Collected data:
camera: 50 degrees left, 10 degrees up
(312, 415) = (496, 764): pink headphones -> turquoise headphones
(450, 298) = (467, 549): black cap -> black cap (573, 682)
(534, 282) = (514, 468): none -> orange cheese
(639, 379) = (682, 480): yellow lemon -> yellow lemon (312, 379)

* * *

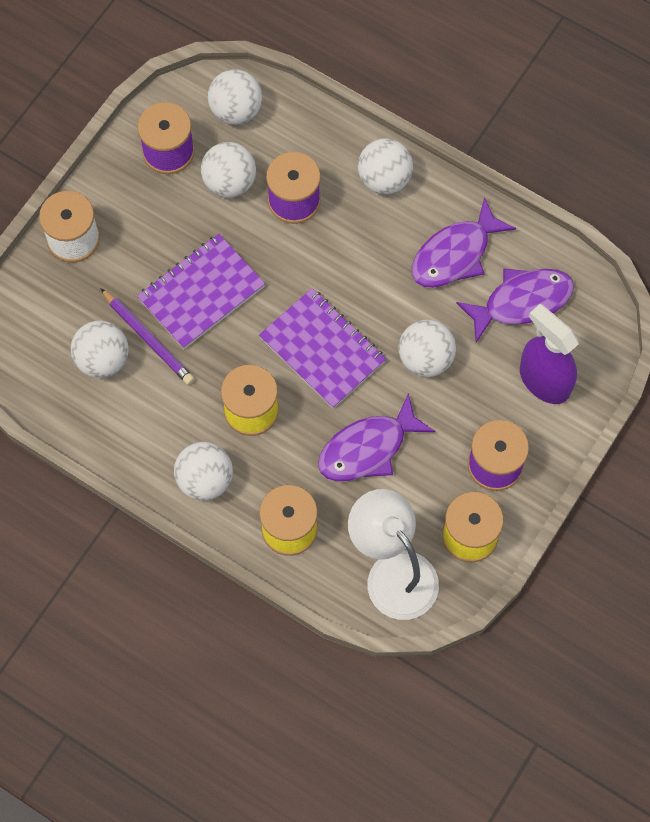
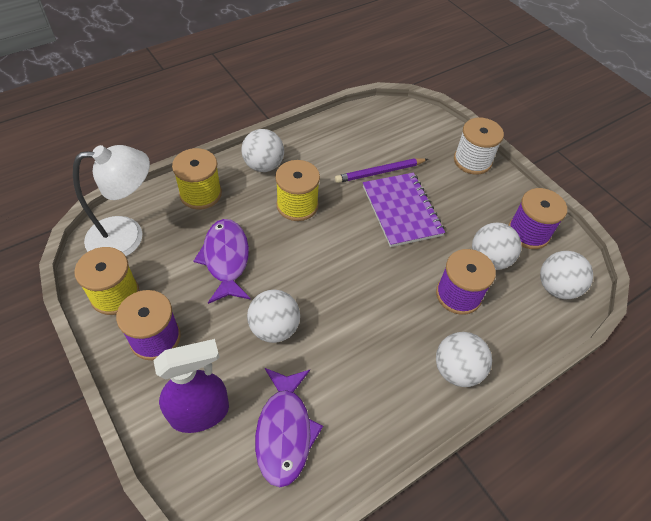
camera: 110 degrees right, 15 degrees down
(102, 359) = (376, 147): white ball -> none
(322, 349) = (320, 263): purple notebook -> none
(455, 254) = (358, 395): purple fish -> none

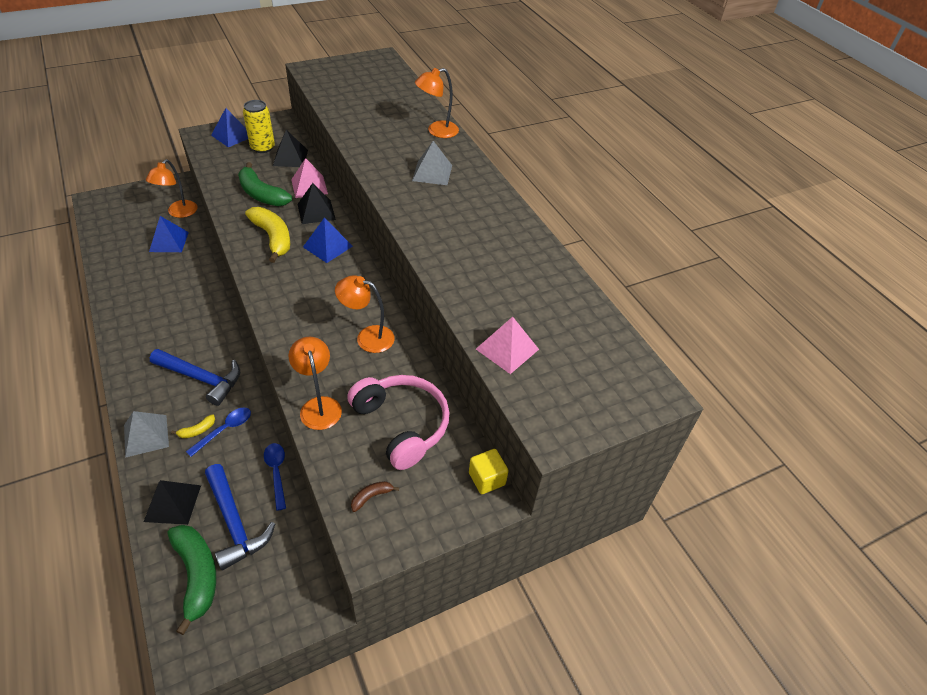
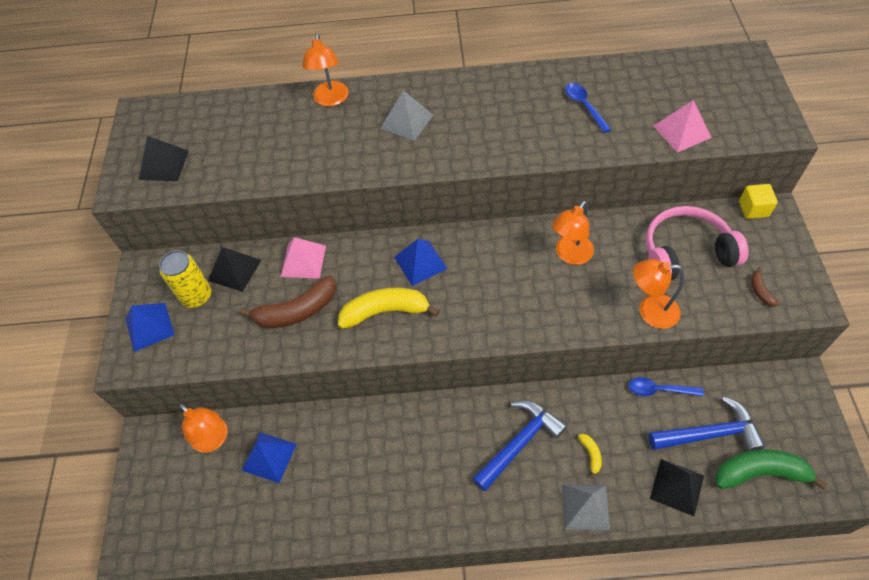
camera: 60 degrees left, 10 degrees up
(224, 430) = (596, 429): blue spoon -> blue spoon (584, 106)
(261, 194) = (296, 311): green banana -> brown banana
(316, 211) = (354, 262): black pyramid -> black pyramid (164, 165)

==

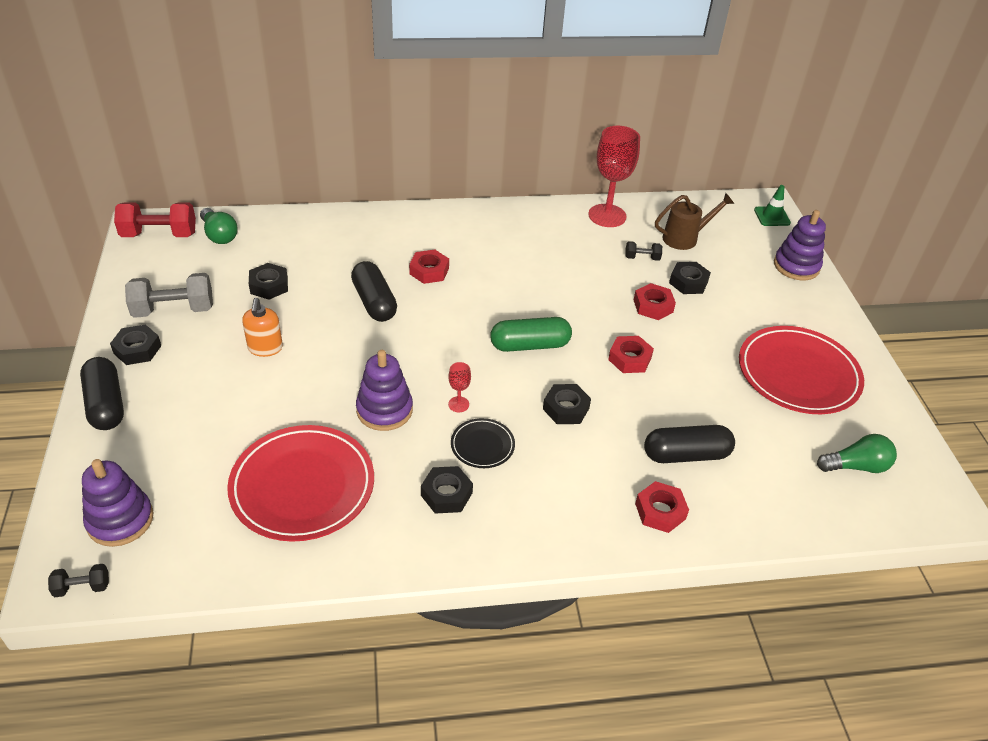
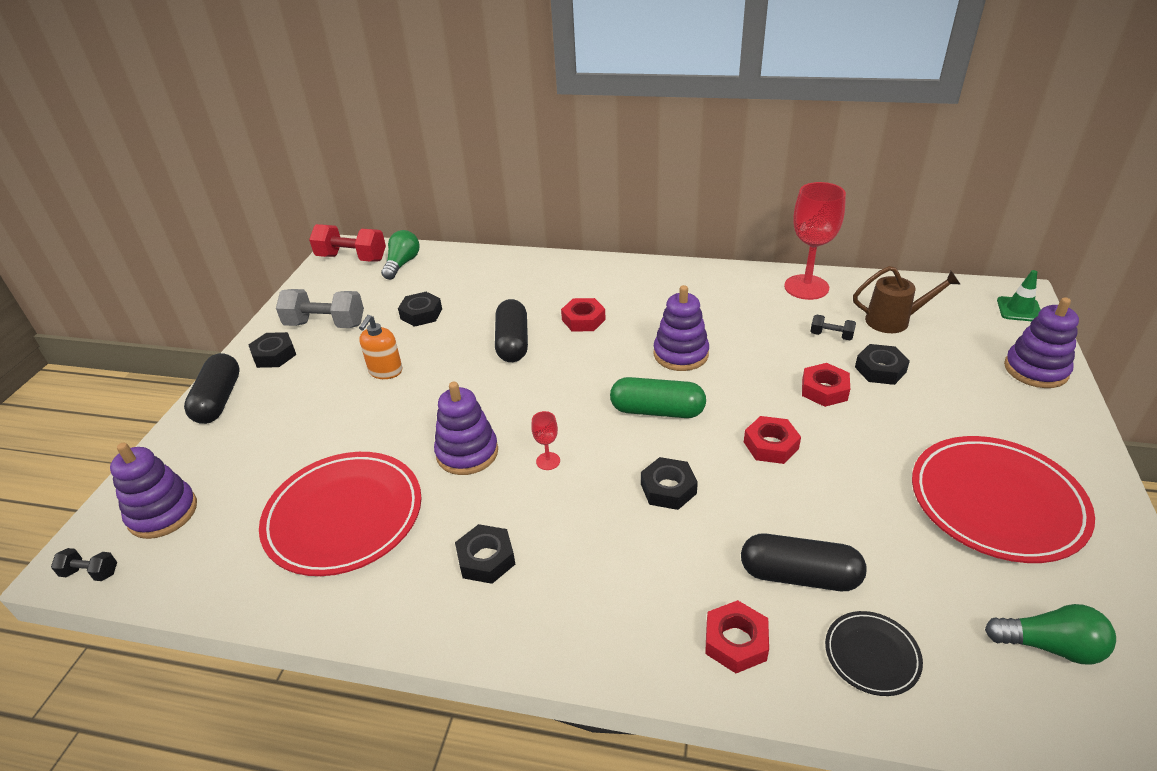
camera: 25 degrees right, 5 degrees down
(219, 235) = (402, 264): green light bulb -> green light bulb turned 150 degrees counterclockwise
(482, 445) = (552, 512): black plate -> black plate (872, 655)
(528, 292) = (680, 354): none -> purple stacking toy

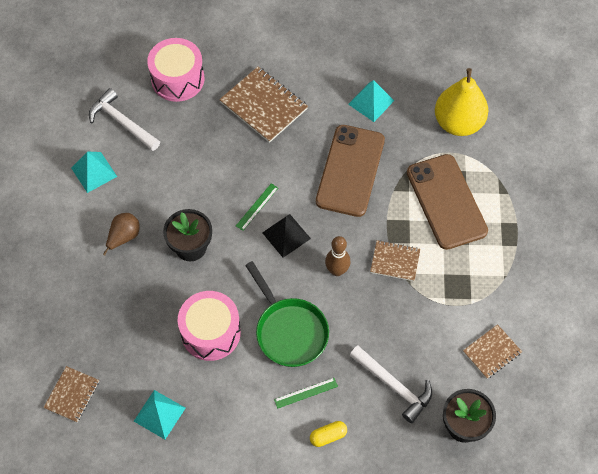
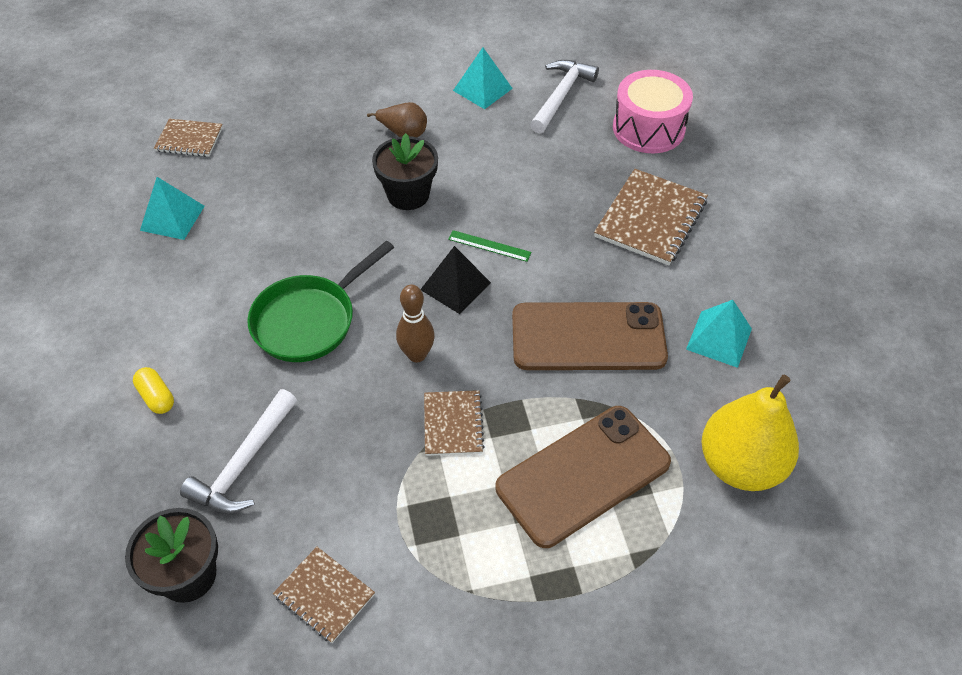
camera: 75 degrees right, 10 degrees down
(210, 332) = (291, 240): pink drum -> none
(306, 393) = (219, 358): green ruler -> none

- What you should do -
All lines above from the one with "(450, 298) = (467, 549): black" to the one with "(639, 379) = (682, 480): yellow", inclusive, should be copied exactly, and no other lines.

- Answer section -
(450, 298) = (467, 549): black cap -> black cap (573, 682)
(534, 282) = (514, 468): none -> orange cheese
(639, 379) = (682, 480): yellow lemon -> yellow lemon (312, 379)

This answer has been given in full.